### What the exercise asks
Search the entries for the word "none" and pull out each line that has it.

━━━━━ Records provided

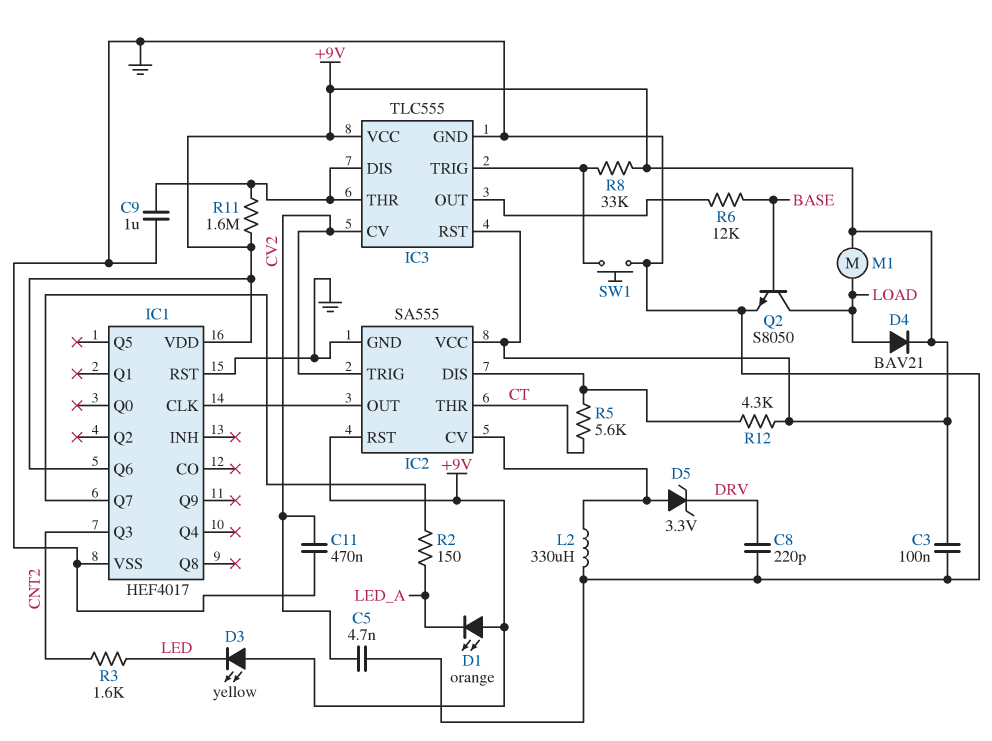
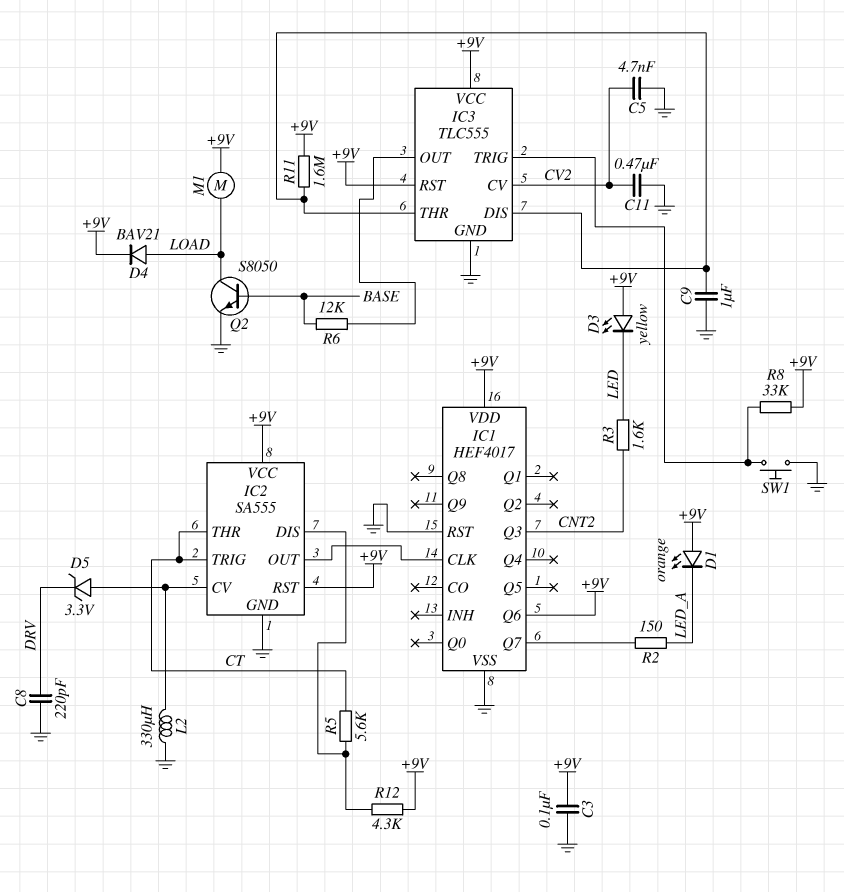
IC2 pin TRIG: CV2 -> CT

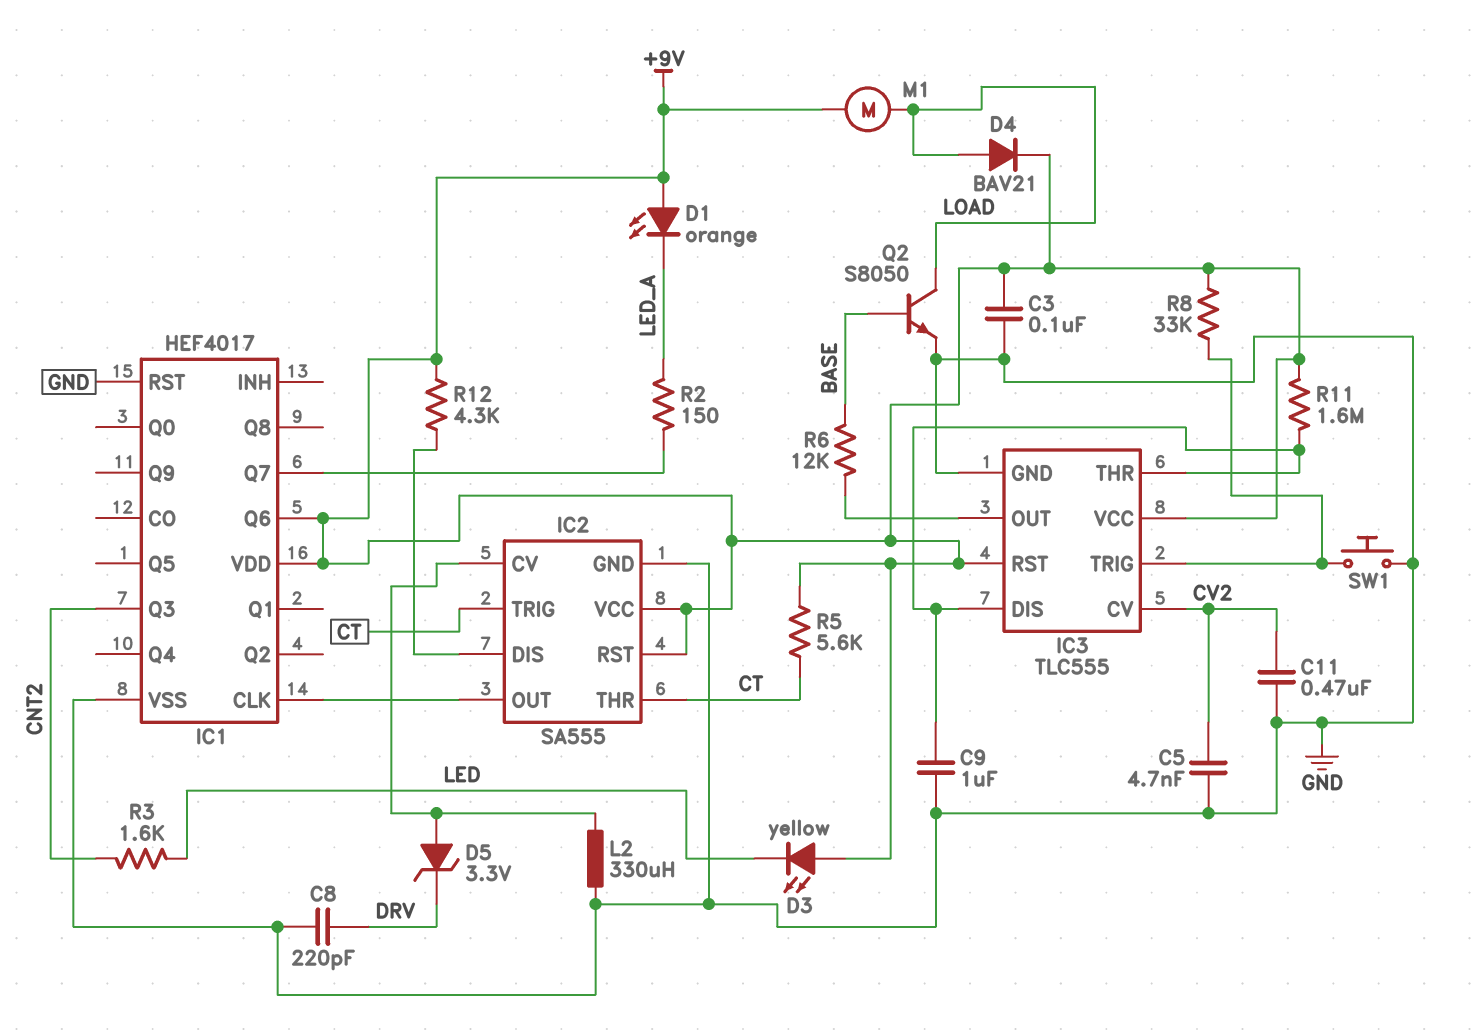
R5: 5.6k (CT, IC2/DIS) -> 5.6k (+9V, CT)

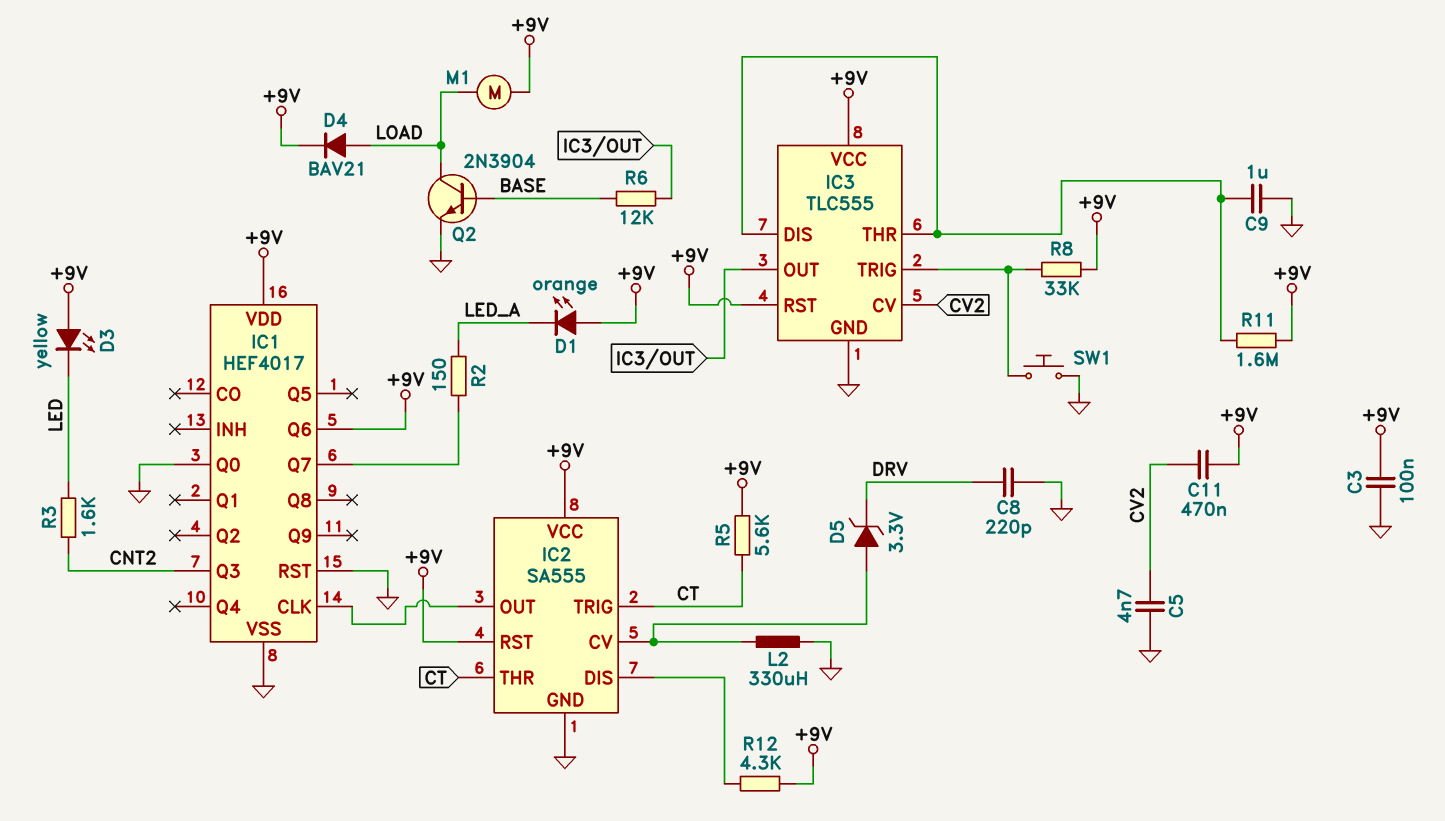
C11: 470nF (CV2, GND) -> 470nF (+9V, CV2)
IC1 pin Q0: none -> GND
Q2: NPN S8050 (B BASE, C LOAD, E GND) -> NPN 2N3904 (B BASE, C LOAD, E GND)

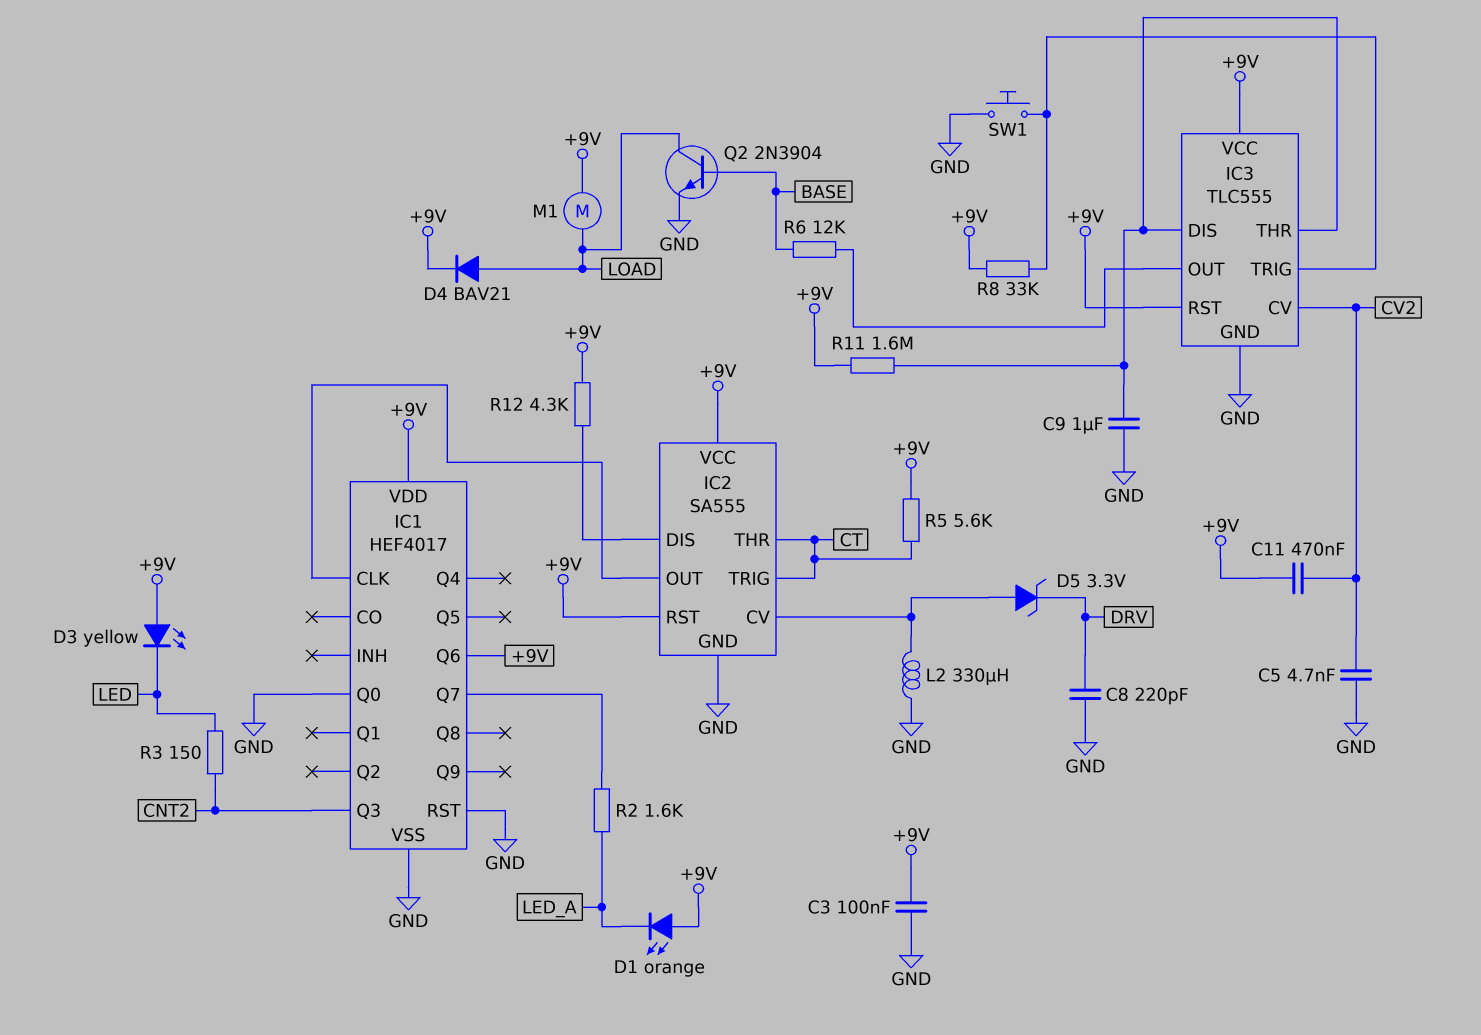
R2: 150 (IC1/Q7, LED_A) -> 1.6k (IC1/Q7, LED_A)
R3: 1.6k (CNT2, LED) -> 150 (CNT2, LED)

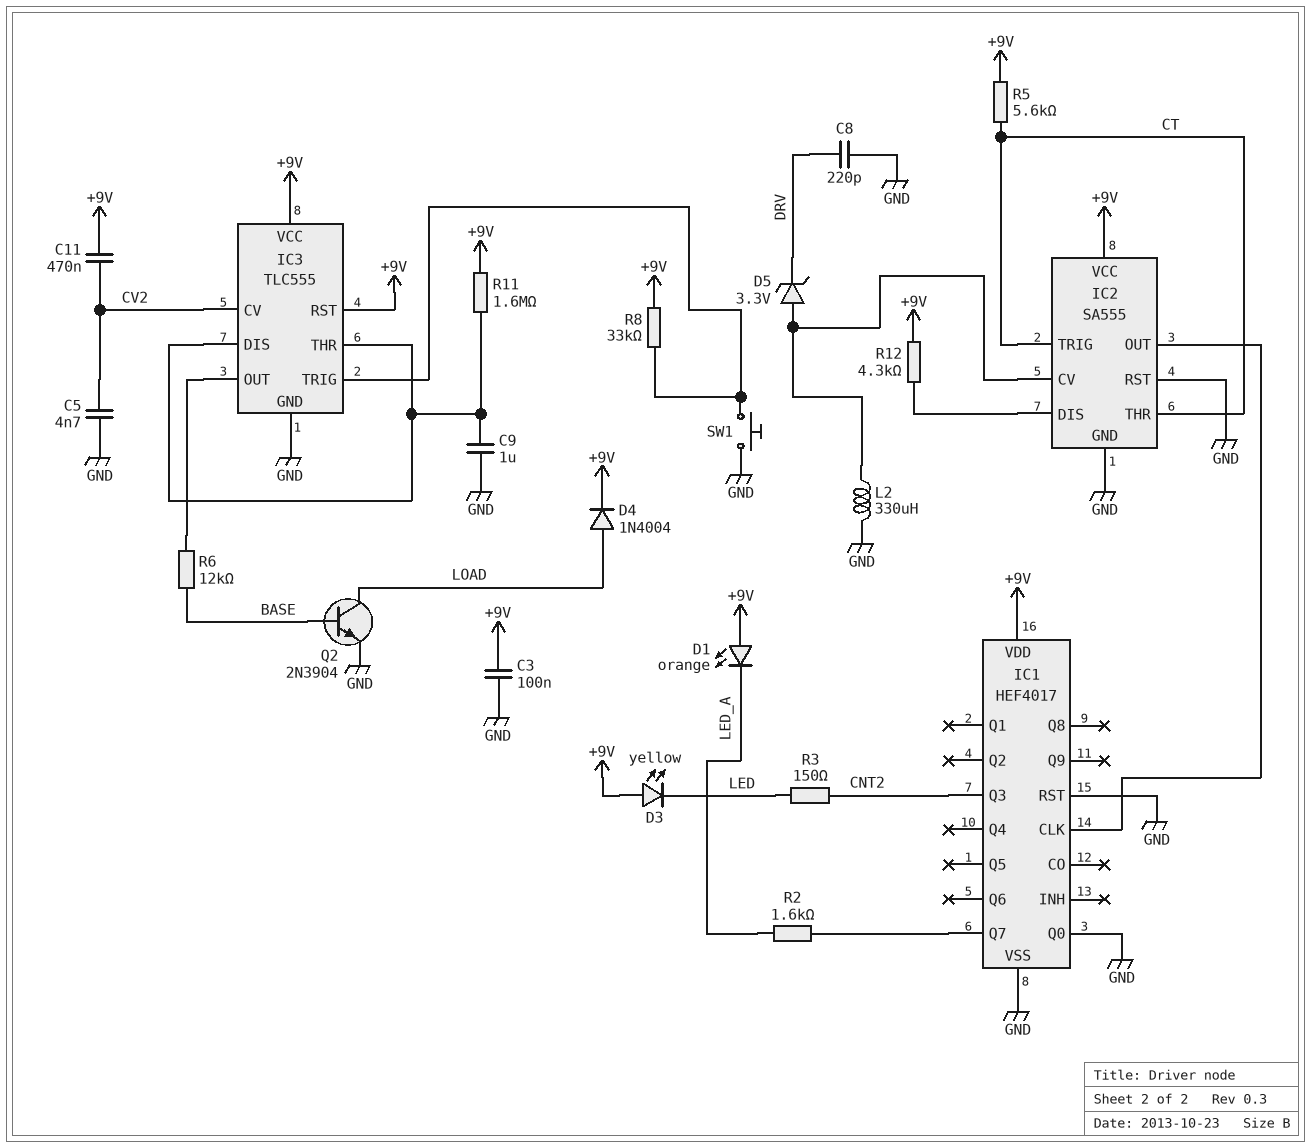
D4: diode BAV21 (A LOAD, K +9V) -> diode 1N4004 (A LOAD, K +9V)
IC1 pin Q6: +9V -> none
IC2 pin RST: +9V -> GND
M1: motor (+9V, LOAD) -> none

━━━━━━━━━━

### Response to the exercise
IC1 pin Q0: none -> GND
IC1 pin Q6: +9V -> none
M1: motor (+9V, LOAD) -> none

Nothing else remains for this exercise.